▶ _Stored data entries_
────────────────
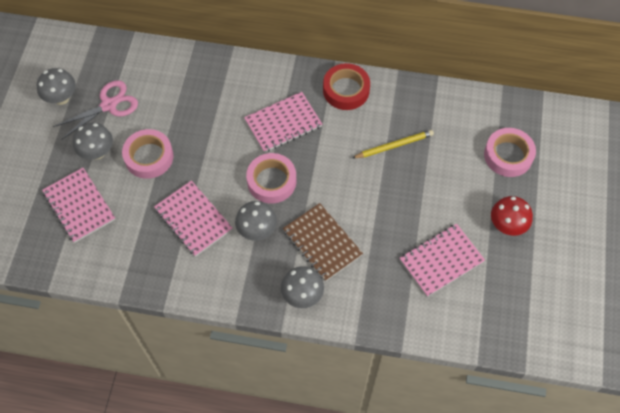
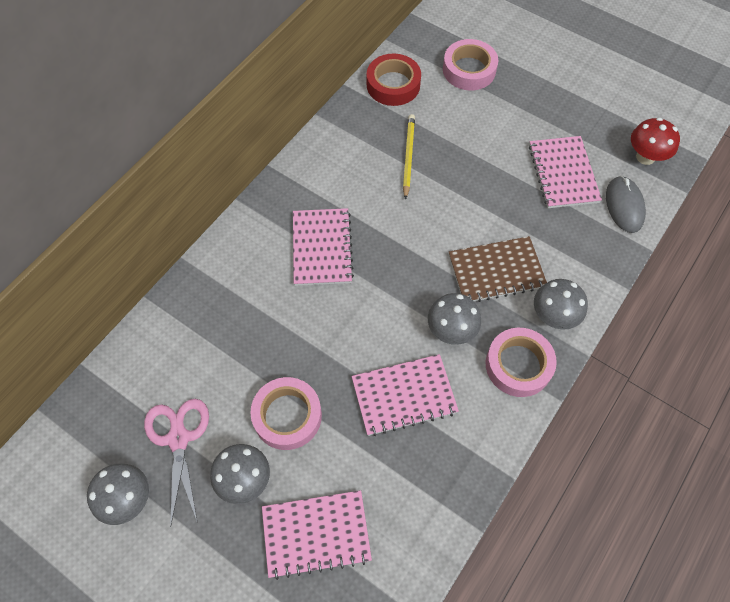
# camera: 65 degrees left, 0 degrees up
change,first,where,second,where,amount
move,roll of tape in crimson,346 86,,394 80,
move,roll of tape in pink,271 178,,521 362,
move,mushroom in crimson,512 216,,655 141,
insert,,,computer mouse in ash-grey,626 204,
────────────────
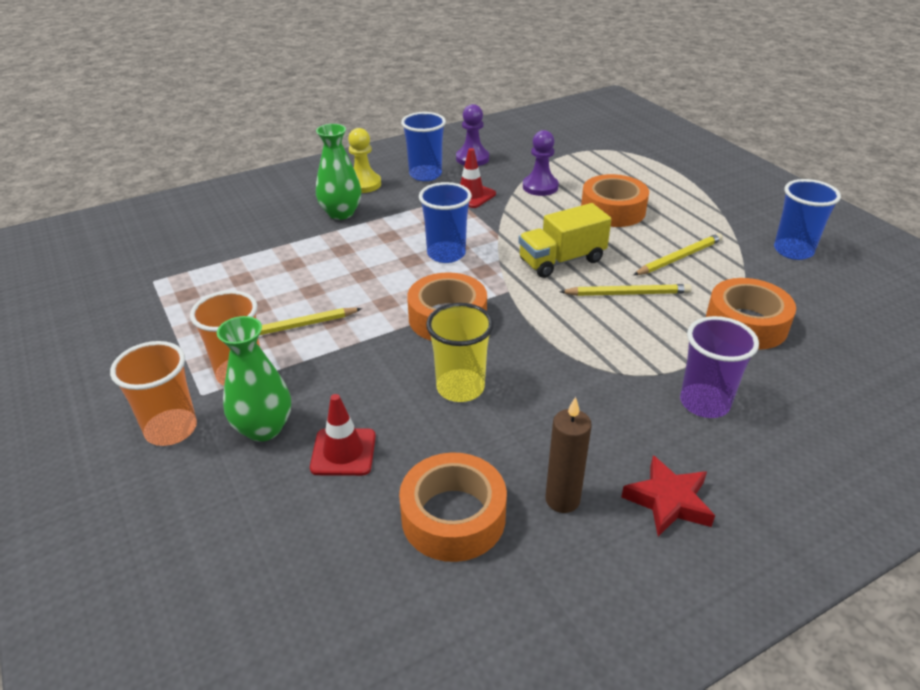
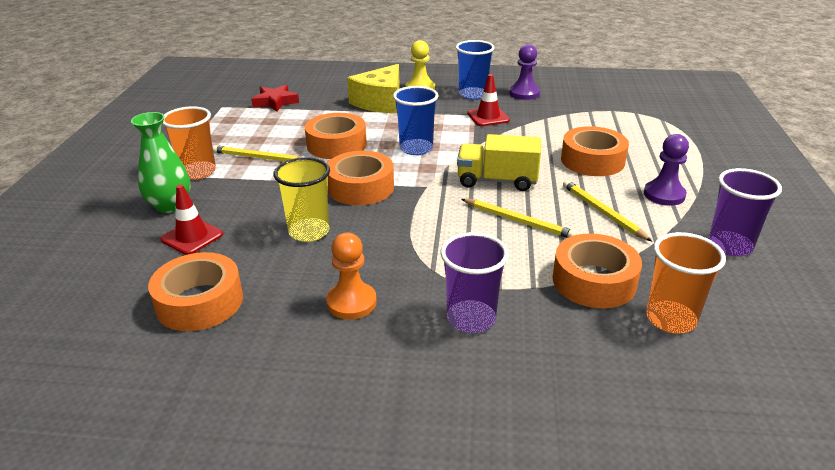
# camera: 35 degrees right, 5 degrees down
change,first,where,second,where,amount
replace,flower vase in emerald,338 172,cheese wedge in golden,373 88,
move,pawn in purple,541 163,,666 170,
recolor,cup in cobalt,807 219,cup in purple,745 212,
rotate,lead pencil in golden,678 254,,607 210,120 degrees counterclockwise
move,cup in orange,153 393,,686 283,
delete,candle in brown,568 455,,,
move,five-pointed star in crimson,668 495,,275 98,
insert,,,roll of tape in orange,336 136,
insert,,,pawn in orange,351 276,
────────────────
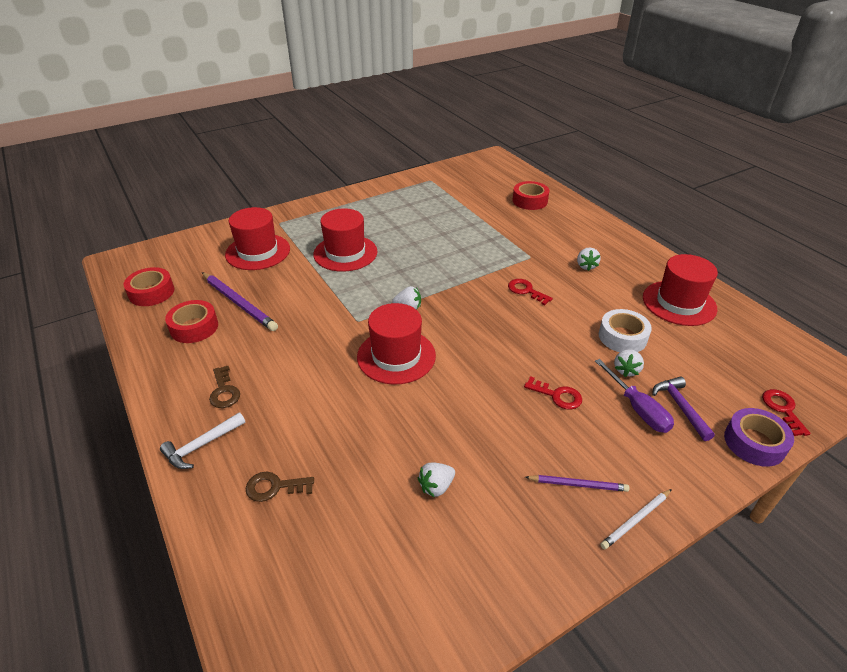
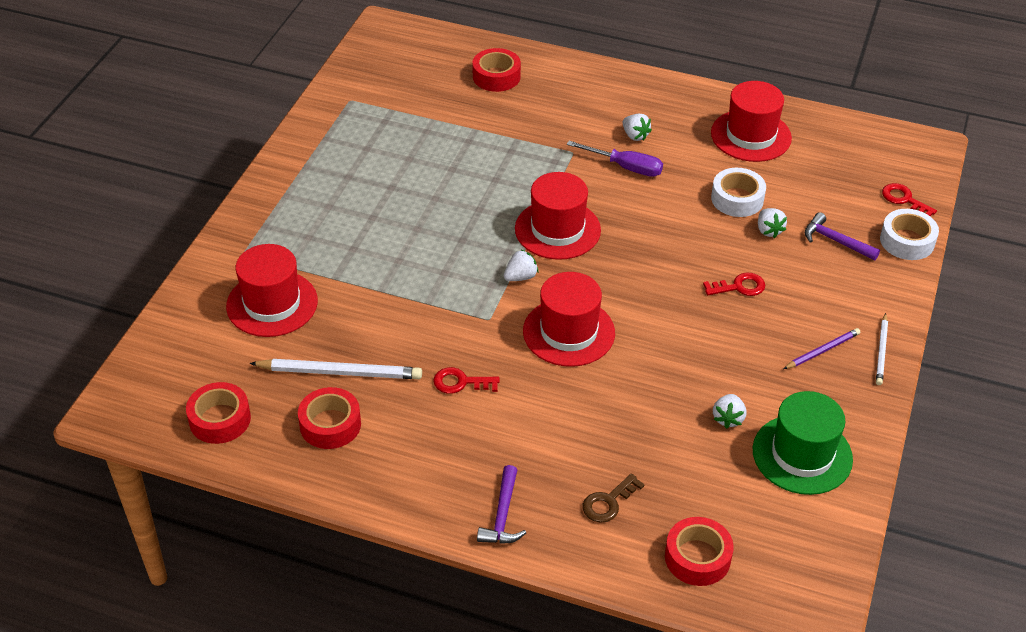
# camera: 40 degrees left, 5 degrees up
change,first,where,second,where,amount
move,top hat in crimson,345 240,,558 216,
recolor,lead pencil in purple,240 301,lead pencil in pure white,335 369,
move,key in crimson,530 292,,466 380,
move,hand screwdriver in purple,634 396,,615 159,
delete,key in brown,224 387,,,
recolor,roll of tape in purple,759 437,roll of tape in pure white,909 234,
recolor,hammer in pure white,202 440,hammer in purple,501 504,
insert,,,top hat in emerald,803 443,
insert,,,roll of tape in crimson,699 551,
────────────────
▶ _HOW TO COMPLETE THIS TASK_
Return, unchanged, the run of lines above that opens with the line containing "move,five-pointed star in" and closes with the line containing "insert,,,pawn in orange,351". Include both.

▶ _YOUR RESPONSE_
move,five-pointed star in crimson,668 495,,275 98,
insert,,,roll of tape in orange,336 136,
insert,,,pawn in orange,351 276,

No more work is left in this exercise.